TASK DETAILS
Once you reach the line containing "R13: 240 (MID, OUT2) -> none" in the entries below, write out that line and each one after it down to the line containing "R1: 100k (DGND, W10) -> 10k (DGND, W10)", exactly and with nothing added.

Collection entries
+ + + + +

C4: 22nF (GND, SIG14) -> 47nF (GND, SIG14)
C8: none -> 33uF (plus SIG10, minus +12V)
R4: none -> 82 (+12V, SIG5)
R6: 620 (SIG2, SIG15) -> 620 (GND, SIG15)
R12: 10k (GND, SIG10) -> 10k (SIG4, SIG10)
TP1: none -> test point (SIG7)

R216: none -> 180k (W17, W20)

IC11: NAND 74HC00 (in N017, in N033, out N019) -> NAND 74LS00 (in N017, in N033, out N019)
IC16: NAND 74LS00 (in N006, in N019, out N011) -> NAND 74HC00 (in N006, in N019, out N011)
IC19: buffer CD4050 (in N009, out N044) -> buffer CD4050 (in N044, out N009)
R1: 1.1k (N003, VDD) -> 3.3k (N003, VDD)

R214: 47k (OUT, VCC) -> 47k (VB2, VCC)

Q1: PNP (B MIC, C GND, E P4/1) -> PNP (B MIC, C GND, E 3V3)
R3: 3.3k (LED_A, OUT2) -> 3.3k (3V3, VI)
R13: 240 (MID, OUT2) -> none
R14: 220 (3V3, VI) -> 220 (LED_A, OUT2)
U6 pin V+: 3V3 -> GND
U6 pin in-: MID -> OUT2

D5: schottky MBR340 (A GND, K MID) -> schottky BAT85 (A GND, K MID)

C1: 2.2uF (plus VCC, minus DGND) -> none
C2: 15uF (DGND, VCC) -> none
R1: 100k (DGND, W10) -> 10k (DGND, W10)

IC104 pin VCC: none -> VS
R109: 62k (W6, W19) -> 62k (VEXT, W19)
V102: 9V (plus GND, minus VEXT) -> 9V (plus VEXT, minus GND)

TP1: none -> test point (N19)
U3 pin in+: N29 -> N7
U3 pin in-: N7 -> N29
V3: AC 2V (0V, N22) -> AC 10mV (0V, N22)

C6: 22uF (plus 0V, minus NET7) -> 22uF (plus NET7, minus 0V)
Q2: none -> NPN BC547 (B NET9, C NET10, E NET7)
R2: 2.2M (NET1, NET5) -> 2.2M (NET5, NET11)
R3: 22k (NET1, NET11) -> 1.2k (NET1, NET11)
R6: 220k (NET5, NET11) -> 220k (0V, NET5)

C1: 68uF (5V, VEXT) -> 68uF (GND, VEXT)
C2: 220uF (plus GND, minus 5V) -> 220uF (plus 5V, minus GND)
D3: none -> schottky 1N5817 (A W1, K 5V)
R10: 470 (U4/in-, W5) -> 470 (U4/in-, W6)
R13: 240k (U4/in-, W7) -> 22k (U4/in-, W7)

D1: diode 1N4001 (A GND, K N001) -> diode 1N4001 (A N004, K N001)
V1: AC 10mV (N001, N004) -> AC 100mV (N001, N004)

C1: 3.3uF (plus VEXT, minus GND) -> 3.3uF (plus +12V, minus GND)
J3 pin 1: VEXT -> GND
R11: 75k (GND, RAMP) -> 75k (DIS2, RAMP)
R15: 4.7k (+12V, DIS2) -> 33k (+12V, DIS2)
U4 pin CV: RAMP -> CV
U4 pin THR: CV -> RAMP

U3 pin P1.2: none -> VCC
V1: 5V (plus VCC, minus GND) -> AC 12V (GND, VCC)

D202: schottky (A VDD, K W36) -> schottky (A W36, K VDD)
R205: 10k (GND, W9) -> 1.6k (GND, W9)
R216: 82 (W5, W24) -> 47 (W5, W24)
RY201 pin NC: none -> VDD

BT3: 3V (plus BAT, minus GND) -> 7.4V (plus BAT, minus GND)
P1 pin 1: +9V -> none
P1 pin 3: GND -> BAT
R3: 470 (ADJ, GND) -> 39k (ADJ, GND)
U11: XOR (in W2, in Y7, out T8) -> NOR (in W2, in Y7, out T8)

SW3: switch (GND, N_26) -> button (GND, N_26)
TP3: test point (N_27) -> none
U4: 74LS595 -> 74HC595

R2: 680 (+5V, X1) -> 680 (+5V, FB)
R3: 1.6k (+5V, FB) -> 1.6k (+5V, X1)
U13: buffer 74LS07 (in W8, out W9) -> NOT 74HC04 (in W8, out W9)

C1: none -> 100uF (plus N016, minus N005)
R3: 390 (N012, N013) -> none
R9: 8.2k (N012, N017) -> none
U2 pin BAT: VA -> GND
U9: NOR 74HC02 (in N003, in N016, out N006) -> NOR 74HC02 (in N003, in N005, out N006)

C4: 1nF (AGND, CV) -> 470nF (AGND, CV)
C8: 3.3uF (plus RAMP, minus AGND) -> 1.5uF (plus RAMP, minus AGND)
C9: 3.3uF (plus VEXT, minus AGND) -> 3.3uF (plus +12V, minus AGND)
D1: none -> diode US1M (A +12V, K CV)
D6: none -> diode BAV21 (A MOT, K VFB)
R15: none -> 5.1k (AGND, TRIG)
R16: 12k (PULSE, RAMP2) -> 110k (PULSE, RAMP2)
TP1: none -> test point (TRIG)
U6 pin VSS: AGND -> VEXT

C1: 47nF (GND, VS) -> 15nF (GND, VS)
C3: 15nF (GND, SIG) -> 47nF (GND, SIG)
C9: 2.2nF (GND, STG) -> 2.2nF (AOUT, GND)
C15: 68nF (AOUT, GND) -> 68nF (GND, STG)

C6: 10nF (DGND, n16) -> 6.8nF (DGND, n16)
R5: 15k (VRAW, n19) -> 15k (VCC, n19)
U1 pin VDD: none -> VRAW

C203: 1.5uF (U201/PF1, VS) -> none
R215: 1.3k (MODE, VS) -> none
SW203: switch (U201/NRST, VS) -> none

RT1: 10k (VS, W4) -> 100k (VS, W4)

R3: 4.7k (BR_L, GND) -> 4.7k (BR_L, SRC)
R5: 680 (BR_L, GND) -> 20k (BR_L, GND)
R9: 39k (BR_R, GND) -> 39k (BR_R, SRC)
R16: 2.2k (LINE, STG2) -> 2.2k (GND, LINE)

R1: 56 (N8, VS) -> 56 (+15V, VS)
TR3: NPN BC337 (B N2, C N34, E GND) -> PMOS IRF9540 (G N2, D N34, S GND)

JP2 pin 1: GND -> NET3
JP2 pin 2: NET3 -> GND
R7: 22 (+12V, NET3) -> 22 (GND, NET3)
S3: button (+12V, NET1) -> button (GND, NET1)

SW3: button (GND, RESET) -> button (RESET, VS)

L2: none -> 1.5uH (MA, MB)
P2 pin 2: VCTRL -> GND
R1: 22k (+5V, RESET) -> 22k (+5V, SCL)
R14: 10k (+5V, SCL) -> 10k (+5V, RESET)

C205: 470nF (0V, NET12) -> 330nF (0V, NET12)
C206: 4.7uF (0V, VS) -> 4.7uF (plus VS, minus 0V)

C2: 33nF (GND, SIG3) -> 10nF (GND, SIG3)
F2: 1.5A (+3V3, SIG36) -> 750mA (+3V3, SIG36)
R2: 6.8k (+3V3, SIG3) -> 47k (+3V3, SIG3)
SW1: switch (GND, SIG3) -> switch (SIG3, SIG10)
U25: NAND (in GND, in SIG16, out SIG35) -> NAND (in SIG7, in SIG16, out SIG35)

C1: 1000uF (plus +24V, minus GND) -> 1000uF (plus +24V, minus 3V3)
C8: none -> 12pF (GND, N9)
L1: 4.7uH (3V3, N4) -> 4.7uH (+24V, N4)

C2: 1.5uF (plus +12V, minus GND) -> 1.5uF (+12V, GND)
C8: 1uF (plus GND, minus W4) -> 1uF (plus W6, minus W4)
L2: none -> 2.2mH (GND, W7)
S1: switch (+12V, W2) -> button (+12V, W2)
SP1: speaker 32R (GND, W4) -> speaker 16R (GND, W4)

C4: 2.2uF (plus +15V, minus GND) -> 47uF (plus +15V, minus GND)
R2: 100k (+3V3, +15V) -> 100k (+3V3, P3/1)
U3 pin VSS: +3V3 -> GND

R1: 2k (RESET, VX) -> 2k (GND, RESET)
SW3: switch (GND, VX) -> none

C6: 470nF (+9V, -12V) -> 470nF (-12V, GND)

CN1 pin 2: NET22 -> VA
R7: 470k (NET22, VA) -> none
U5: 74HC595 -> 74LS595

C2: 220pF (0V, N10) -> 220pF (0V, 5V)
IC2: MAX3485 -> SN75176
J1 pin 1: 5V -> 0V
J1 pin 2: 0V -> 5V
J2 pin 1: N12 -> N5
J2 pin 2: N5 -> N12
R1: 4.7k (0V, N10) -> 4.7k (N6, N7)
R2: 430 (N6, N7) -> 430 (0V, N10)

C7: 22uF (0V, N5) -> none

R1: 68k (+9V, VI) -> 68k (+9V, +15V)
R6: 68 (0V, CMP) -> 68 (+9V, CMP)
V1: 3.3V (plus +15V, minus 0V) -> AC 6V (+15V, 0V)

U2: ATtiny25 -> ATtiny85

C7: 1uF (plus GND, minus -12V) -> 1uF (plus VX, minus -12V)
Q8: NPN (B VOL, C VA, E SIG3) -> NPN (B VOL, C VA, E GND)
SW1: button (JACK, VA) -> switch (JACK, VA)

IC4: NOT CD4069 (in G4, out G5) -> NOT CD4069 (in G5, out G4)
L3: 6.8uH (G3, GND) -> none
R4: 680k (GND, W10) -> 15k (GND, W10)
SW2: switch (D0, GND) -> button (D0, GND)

+ + + + +

FINAL ANSWER
R13: 240 (MID, OUT2) -> none
R14: 220 (3V3, VI) -> 220 (LED_A, OUT2)
U6 pin V+: 3V3 -> GND
U6 pin in-: MID -> OUT2

D5: schottky MBR340 (A GND, K MID) -> schottky BAT85 (A GND, K MID)

C1: 2.2uF (plus VCC, minus DGND) -> none
C2: 15uF (DGND, VCC) -> none
R1: 100k (DGND, W10) -> 10k (DGND, W10)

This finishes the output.